> [PROBLEM TO WORK ON]
Rewrite the items below as a numbered list, leaving out any blank lines.

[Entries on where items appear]
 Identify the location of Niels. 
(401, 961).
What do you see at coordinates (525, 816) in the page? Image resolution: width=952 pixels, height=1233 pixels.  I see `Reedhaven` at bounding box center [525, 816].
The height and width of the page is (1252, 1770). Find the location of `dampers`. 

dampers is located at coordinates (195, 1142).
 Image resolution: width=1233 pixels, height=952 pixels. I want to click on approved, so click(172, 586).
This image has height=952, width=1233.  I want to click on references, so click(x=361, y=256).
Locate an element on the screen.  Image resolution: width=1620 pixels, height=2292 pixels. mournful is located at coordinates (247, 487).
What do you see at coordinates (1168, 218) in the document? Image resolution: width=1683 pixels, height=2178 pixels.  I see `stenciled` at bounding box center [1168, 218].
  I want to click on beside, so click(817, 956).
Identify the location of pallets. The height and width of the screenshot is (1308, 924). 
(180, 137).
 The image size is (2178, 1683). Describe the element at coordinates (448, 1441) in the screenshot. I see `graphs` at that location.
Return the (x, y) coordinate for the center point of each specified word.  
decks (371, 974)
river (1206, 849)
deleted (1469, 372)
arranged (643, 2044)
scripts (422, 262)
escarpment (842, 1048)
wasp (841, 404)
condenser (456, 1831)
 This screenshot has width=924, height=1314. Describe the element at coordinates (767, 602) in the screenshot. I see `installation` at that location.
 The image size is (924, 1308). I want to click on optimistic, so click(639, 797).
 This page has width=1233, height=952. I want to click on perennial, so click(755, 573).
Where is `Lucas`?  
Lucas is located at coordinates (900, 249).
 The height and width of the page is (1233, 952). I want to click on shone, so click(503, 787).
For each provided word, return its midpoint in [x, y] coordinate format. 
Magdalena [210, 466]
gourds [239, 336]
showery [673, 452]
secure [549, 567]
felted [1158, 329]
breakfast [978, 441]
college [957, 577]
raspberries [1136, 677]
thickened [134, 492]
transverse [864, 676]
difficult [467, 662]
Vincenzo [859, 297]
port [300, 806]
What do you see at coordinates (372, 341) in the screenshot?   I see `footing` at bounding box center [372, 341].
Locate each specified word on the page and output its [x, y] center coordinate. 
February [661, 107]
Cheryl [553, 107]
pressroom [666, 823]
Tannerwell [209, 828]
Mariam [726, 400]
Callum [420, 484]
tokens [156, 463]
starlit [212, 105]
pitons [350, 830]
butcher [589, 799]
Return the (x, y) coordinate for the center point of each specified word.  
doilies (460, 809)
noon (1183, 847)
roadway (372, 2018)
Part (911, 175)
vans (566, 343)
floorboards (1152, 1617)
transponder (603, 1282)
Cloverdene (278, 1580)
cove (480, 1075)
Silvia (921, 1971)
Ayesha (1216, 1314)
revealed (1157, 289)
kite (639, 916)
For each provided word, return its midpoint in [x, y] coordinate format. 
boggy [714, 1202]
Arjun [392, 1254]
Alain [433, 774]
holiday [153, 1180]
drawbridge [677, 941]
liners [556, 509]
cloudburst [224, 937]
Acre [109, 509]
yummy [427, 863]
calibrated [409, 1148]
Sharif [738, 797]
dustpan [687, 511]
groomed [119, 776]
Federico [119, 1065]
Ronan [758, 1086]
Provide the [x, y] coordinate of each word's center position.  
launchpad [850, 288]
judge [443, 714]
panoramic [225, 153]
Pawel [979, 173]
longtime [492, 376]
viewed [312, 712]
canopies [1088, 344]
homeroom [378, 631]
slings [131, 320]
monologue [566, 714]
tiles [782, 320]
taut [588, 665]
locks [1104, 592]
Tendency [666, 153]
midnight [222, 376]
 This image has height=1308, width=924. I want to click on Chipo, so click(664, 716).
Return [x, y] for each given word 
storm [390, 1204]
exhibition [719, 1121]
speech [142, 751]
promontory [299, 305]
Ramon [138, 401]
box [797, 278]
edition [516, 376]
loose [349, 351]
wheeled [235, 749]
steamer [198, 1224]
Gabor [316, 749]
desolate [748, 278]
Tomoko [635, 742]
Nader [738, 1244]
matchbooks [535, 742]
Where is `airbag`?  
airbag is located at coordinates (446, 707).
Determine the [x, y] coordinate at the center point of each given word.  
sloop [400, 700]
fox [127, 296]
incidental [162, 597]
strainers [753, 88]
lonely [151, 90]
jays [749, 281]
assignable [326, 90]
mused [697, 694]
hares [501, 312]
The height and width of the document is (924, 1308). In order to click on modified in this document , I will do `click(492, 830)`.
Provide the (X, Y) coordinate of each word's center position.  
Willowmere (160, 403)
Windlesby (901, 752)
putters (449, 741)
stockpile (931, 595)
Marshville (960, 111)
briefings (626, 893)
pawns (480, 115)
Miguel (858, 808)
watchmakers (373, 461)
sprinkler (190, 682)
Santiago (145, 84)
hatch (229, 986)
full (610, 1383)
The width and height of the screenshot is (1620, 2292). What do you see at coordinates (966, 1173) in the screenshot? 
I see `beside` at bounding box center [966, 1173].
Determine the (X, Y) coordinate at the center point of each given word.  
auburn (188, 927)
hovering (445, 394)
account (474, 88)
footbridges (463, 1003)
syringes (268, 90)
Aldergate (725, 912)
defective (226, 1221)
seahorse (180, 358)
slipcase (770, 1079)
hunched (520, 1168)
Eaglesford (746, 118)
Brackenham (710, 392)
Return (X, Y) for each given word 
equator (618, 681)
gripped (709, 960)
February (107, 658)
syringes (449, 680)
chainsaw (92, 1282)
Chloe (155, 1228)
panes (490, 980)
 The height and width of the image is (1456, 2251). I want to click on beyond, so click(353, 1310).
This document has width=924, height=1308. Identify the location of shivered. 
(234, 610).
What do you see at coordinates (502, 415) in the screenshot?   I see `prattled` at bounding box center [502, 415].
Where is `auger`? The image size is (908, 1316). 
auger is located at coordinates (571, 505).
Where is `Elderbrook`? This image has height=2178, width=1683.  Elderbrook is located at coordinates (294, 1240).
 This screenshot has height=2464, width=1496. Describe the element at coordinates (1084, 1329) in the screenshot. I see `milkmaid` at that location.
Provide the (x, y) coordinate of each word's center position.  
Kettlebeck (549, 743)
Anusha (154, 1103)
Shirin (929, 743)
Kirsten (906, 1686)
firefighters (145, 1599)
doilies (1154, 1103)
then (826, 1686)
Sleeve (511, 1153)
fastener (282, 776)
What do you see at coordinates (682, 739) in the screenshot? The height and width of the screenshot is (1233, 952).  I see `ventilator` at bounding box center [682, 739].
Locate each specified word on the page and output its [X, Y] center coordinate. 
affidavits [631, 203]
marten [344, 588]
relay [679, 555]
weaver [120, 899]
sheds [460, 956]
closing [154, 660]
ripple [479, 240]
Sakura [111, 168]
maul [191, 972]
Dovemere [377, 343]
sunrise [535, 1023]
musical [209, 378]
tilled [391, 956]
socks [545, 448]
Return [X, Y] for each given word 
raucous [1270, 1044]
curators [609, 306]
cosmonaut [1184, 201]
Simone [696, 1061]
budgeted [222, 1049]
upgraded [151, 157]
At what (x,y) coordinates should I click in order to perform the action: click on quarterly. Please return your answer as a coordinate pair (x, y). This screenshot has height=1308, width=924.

> [THE COMPLETED TASK]
1.  Identify the location of Niels. 
2. (401, 961).
3. What do you see at coordinates (525, 816) in the page? Image resolution: width=952 pixels, height=1233 pixels.  I see `Reedhaven` at bounding box center [525, 816].
4. The height and width of the page is (1252, 1770). Find the location of `dampers`. 
5. dampers is located at coordinates (195, 1142).
6.  Image resolution: width=1233 pixels, height=952 pixels. I want to click on approved, so click(172, 586).
7. This image has height=952, width=1233.  I want to click on references, so click(x=361, y=256).
8. Locate an element on the screen.  Image resolution: width=1620 pixels, height=2292 pixels. mournful is located at coordinates (247, 487).
9. What do you see at coordinates (1168, 218) in the document? Image resolution: width=1683 pixels, height=2178 pixels.  I see `stenciled` at bounding box center [1168, 218].
10.   I want to click on beside, so click(817, 956).
11. Identify the location of pallets. The height and width of the screenshot is (1308, 924). 
12. (180, 137).
13.  The image size is (2178, 1683). Describe the element at coordinates (448, 1441) in the screenshot. I see `graphs` at that location.
14. Return the (x, y) coordinate for the center point of each specified word.  
15. decks (371, 974)
16. river (1206, 849)
17. deleted (1469, 372)
18. arranged (643, 2044)
19. scripts (422, 262)
20. escarpment (842, 1048)
21. wasp (841, 404)
22. condenser (456, 1831)
23.  This screenshot has width=924, height=1314. Describe the element at coordinates (767, 602) in the screenshot. I see `installation` at that location.
24.  The image size is (924, 1308). I want to click on optimistic, so click(639, 797).
25.  This page has width=1233, height=952. I want to click on perennial, so click(755, 573).
26. Where is `Lucas`?  
27. Lucas is located at coordinates (900, 249).
28.  The height and width of the page is (1233, 952). I want to click on shone, so click(503, 787).
29. For each provided word, return its midpoint in [x, y] coordinate format. 
30. Magdalena [210, 466]
31. gourds [239, 336]
32. showery [673, 452]
33. secure [549, 567]
34. felted [1158, 329]
35. breakfast [978, 441]
36. college [957, 577]
37. raspberries [1136, 677]
38. thickened [134, 492]
39. transverse [864, 676]
40. difficult [467, 662]
41. Vincenzo [859, 297]
42. port [300, 806]
43. What do you see at coordinates (372, 341) in the screenshot?   I see `footing` at bounding box center [372, 341].
44. Locate each specified word on the page and output its [x, y] center coordinate. 
45. February [661, 107]
46. Cheryl [553, 107]
47. pressroom [666, 823]
48. Tannerwell [209, 828]
49. Mariam [726, 400]
50. Callum [420, 484]
51. tokens [156, 463]
52. starlit [212, 105]
53. pitons [350, 830]
54. butcher [589, 799]
55. Return the (x, y) coordinate for the center point of each specified word.  
56. doilies (460, 809)
57. noon (1183, 847)
58. roadway (372, 2018)
59. Part (911, 175)
60. vans (566, 343)
61. floorboards (1152, 1617)
62. transponder (603, 1282)
63. Cloverdene (278, 1580)
64. cove (480, 1075)
65. Silvia (921, 1971)
66. Ayesha (1216, 1314)
67. revealed (1157, 289)
68. kite (639, 916)
69. For each provided word, return its midpoint in [x, y] coordinate format. 
70. boggy [714, 1202]
71. Arjun [392, 1254]
72. Alain [433, 774]
73. holiday [153, 1180]
74. drawbridge [677, 941]
75. liners [556, 509]
76. cloudburst [224, 937]
77. Acre [109, 509]
78. yummy [427, 863]
79. calibrated [409, 1148]
80. Sharif [738, 797]
81. dustpan [687, 511]
82. groomed [119, 776]
83. Federico [119, 1065]
84. Ronan [758, 1086]
85. Provide the [x, y] coordinate of each word's center position.  
86. launchpad [850, 288]
87. judge [443, 714]
88. panoramic [225, 153]
89. Pawel [979, 173]
90. longtime [492, 376]
91. viewed [312, 712]
92. canopies [1088, 344]
93. homeroom [378, 631]
94. slings [131, 320]
95. monologue [566, 714]
96. tiles [782, 320]
97. taut [588, 665]
98. locks [1104, 592]
99. Tendency [666, 153]
100. midnight [222, 376]
101.  This image has height=1308, width=924. I want to click on Chipo, so click(664, 716).
102. Return [x, y] for each given word 
103. storm [390, 1204]
104. exhibition [719, 1121]
105. speech [142, 751]
106. promontory [299, 305]
107. Ramon [138, 401]
108. box [797, 278]
109. edition [516, 376]
110. loose [349, 351]
111. wheeled [235, 749]
112. steamer [198, 1224]
113. Gabor [316, 749]
114. desolate [748, 278]
115. Tomoko [635, 742]
116. Nader [738, 1244]
117. matchbooks [535, 742]
118. Where is `airbag`?  
119. airbag is located at coordinates (446, 707).
120. Determine the [x, y] coordinate at the center point of each given word.  
121. sloop [400, 700]
122. fox [127, 296]
123. incidental [162, 597]
124. strainers [753, 88]
125. lonely [151, 90]
126. jays [749, 281]
127. assignable [326, 90]
128. mused [697, 694]
129. hares [501, 312]
130. The height and width of the document is (924, 1308). In order to click on modified in this document , I will do `click(492, 830)`.
131. Provide the (X, Y) coordinate of each word's center position.  
132. Willowmere (160, 403)
133. Windlesby (901, 752)
134. putters (449, 741)
135. stockpile (931, 595)
136. Marshville (960, 111)
137. briefings (626, 893)
138. pawns (480, 115)
139. Miguel (858, 808)
140. watchmakers (373, 461)
141. sprinkler (190, 682)
142. Santiago (145, 84)
143. hatch (229, 986)
144. full (610, 1383)
145. The width and height of the screenshot is (1620, 2292). What do you see at coordinates (966, 1173) in the screenshot? 
146. I see `beside` at bounding box center [966, 1173].
147. Determine the (X, Y) coordinate at the center point of each given word.  
148. auburn (188, 927)
149. hovering (445, 394)
150. account (474, 88)
151. footbridges (463, 1003)
152. syringes (268, 90)
153. Aldergate (725, 912)
154. defective (226, 1221)
155. seahorse (180, 358)
156. slipcase (770, 1079)
157. hunched (520, 1168)
158. Eaglesford (746, 118)
159. Brackenham (710, 392)
160. Return (X, Y) for each given word 
161. equator (618, 681)
162. gripped (709, 960)
163. February (107, 658)
164. syringes (449, 680)
165. chainsaw (92, 1282)
166. Chloe (155, 1228)
167. panes (490, 980)
168.  The height and width of the image is (1456, 2251). I want to click on beyond, so click(353, 1310).
169. This document has width=924, height=1308. Identify the location of shivered. 
170. (234, 610).
171. What do you see at coordinates (502, 415) in the screenshot?   I see `prattled` at bounding box center [502, 415].
172. Where is `auger`? The image size is (908, 1316). 
173. auger is located at coordinates (571, 505).
174. Where is `Elderbrook`? This image has height=2178, width=1683.  Elderbrook is located at coordinates (294, 1240).
175.  This screenshot has height=2464, width=1496. Describe the element at coordinates (1084, 1329) in the screenshot. I see `milkmaid` at that location.
176. Provide the (x, y) coordinate of each word's center position.  
177. Kettlebeck (549, 743)
178. Anusha (154, 1103)
179. Shirin (929, 743)
180. Kirsten (906, 1686)
181. firefighters (145, 1599)
182. doilies (1154, 1103)
183. then (826, 1686)
184. Sleeve (511, 1153)
185. fastener (282, 776)
186. What do you see at coordinates (682, 739) in the screenshot? The height and width of the screenshot is (1233, 952).  I see `ventilator` at bounding box center [682, 739].
187. Locate each specified word on the page and output its [X, Y] center coordinate. 
188. affidavits [631, 203]
189. marten [344, 588]
190. relay [679, 555]
191. weaver [120, 899]
192. sheds [460, 956]
193. closing [154, 660]
194. ripple [479, 240]
195. Sakura [111, 168]
196. maul [191, 972]
197. Dovemere [377, 343]
198. sunrise [535, 1023]
199. musical [209, 378]
200. tilled [391, 956]
201. socks [545, 448]
202. Return [X, Y] for each given word 
203. raucous [1270, 1044]
204. curators [609, 306]
205. cosmonaut [1184, 201]
206. Simone [696, 1061]
207. budgeted [222, 1049]
208. upgraded [151, 157]
209. At what (x,y) coordinates should I click in order to perform the action: click on quarterly. Please return your answer as a coordinate pair (x, y). This screenshot has height=1308, width=924.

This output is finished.